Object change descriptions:
● ● ● ● ● ● ●
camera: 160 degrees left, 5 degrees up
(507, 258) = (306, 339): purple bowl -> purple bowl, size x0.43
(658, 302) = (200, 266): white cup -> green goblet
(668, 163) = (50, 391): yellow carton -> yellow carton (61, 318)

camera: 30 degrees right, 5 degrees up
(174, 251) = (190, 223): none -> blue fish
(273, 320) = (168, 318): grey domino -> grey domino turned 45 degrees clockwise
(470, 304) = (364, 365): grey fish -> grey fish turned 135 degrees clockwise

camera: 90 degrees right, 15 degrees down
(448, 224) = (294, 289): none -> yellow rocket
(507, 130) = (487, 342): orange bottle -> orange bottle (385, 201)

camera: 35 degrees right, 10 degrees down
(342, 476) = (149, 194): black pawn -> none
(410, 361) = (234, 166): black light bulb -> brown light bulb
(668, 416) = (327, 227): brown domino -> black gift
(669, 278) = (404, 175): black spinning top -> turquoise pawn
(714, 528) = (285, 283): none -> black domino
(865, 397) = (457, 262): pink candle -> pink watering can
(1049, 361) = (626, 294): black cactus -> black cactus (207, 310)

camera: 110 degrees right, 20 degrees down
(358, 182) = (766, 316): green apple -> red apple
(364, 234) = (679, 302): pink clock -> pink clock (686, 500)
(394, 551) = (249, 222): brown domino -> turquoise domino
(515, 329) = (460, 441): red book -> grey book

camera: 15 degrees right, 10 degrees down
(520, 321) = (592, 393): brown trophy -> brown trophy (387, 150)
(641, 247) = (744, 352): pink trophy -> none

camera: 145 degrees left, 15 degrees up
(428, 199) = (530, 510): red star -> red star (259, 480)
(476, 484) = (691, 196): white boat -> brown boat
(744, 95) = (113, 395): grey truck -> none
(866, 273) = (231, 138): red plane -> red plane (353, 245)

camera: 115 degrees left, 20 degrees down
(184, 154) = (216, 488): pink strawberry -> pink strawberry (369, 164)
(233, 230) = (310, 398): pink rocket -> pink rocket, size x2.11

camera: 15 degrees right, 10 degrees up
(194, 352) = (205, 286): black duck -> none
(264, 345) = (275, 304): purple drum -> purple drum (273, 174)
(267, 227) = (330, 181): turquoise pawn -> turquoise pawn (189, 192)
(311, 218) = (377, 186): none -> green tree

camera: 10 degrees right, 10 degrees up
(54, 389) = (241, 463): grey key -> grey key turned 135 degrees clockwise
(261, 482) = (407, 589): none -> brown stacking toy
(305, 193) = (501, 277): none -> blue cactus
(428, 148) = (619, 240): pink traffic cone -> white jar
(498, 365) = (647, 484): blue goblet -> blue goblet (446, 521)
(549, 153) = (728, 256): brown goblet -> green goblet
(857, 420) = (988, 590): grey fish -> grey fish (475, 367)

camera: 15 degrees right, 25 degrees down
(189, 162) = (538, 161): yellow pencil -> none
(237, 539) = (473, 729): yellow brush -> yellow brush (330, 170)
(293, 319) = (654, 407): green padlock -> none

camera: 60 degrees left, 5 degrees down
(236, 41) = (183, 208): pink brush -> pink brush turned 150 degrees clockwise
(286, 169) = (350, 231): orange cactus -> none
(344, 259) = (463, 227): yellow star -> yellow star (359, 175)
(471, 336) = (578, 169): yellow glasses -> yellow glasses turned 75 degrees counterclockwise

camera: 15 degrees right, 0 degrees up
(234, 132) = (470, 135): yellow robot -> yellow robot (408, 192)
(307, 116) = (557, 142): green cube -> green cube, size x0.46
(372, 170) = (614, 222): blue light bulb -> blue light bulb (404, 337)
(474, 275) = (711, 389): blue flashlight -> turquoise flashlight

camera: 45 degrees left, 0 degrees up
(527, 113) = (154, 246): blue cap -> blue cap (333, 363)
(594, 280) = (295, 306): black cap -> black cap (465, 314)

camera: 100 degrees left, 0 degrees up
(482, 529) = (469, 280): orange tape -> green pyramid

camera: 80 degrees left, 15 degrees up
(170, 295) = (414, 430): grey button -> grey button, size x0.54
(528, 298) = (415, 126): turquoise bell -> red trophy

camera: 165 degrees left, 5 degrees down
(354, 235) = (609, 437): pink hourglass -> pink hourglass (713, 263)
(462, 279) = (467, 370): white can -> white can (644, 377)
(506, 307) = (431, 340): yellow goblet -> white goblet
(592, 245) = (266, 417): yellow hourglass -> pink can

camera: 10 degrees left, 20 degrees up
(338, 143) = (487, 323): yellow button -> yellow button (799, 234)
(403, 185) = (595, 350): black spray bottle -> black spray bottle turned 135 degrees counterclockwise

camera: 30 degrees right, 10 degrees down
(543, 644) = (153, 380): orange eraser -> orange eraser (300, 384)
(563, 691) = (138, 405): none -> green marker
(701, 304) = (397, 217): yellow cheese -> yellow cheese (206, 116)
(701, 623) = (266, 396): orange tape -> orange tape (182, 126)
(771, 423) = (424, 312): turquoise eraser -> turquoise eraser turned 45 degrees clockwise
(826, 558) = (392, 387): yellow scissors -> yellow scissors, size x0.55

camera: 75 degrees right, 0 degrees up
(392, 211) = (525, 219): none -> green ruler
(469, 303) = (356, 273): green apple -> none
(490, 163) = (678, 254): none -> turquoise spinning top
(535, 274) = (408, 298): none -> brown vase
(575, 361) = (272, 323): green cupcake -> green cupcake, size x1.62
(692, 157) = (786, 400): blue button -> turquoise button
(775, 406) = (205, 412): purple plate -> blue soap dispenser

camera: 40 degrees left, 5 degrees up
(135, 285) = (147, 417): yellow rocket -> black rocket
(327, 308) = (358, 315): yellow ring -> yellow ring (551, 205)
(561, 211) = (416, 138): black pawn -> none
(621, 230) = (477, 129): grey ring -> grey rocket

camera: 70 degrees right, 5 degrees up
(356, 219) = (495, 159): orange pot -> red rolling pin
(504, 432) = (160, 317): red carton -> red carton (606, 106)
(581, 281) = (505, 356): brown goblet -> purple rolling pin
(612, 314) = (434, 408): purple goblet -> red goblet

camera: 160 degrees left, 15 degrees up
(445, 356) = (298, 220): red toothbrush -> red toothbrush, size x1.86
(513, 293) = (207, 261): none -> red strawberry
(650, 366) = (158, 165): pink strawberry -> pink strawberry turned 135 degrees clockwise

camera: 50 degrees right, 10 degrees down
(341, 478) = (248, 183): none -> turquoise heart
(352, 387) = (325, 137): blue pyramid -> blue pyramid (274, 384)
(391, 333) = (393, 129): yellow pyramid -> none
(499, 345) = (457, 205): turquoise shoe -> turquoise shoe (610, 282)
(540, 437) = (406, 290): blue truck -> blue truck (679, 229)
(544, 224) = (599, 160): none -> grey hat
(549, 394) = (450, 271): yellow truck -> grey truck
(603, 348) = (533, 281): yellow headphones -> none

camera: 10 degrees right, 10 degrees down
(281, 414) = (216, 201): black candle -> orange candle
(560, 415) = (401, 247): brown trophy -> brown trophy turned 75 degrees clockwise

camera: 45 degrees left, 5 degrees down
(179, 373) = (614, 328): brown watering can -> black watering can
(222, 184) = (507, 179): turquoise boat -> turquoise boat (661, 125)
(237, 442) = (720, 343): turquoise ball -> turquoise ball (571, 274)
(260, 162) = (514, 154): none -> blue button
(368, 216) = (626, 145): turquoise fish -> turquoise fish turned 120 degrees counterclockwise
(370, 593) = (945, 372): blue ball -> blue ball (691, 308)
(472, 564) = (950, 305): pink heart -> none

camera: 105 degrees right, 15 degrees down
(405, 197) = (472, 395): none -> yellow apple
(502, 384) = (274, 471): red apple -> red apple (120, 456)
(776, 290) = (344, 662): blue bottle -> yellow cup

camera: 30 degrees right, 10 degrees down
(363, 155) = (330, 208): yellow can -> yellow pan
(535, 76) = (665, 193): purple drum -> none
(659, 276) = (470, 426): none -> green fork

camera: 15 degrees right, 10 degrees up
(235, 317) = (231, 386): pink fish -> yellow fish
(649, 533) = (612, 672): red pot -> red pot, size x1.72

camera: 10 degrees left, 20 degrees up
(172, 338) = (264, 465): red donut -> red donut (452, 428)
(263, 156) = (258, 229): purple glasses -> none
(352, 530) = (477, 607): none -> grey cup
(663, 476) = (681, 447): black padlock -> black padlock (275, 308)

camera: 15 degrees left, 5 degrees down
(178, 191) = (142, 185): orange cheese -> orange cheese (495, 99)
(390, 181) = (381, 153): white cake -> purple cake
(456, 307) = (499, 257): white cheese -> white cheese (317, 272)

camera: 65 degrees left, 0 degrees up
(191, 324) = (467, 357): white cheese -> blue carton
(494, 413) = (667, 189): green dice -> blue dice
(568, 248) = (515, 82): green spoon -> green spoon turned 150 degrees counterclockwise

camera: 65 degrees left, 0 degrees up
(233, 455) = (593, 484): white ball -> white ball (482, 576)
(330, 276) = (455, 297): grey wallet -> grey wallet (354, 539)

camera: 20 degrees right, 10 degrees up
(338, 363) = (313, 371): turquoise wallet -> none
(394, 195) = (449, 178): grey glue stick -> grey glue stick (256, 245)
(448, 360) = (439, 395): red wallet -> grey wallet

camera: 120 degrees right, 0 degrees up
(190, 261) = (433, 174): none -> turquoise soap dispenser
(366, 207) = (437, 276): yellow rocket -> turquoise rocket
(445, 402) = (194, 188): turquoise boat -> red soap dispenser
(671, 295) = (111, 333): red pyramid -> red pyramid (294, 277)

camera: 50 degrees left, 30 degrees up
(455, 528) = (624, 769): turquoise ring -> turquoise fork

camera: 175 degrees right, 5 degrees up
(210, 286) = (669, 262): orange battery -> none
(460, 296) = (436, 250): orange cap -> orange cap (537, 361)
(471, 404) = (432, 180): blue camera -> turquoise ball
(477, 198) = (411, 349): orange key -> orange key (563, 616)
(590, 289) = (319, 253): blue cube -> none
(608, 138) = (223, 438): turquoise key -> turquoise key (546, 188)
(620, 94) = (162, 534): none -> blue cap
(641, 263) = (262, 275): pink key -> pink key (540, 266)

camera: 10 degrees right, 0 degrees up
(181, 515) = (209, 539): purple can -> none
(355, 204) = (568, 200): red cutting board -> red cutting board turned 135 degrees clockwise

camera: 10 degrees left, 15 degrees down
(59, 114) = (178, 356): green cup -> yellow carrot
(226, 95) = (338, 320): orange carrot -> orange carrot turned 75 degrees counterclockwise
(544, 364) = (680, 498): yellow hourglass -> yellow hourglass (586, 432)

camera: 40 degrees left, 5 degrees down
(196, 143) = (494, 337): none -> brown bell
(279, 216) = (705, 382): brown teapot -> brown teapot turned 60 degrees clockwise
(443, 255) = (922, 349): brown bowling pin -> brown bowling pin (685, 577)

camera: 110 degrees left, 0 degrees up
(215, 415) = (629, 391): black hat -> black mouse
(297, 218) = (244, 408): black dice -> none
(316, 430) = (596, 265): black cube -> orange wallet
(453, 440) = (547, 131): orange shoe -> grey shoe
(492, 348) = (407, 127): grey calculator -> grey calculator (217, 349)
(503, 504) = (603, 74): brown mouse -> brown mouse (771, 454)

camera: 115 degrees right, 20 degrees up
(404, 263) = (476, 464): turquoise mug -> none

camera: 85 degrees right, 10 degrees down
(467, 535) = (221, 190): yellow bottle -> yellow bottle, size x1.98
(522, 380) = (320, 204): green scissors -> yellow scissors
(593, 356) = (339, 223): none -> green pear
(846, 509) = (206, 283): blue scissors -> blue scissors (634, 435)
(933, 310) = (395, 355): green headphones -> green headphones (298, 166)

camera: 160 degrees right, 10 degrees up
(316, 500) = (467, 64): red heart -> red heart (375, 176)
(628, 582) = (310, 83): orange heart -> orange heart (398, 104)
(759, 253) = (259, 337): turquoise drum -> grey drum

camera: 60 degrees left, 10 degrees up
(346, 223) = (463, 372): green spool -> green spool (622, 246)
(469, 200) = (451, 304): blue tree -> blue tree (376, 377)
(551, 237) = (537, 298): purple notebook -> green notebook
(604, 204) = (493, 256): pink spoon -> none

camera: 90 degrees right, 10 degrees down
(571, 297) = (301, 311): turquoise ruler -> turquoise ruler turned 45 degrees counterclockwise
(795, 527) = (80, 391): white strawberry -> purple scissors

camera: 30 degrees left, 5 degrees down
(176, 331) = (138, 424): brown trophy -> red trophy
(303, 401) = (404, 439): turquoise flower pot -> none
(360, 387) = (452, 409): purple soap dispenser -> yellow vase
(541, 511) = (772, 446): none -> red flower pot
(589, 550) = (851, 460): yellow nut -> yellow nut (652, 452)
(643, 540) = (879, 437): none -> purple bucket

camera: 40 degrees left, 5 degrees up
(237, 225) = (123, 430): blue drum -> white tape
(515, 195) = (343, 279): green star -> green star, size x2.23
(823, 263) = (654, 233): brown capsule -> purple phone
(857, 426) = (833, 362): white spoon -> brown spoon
● ● ● ● ● ● ●
Work request:
For each line in the records that contains the word "strawberry", make a copy.

Solution for this task:
(184, 154) = (216, 488): pink strawberry -> pink strawberry (369, 164)
(513, 293) = (207, 261): none -> red strawberry
(650, 366) = (158, 165): pink strawberry -> pink strawberry turned 135 degrees clockwise
(795, 527) = (80, 391): white strawberry -> purple scissors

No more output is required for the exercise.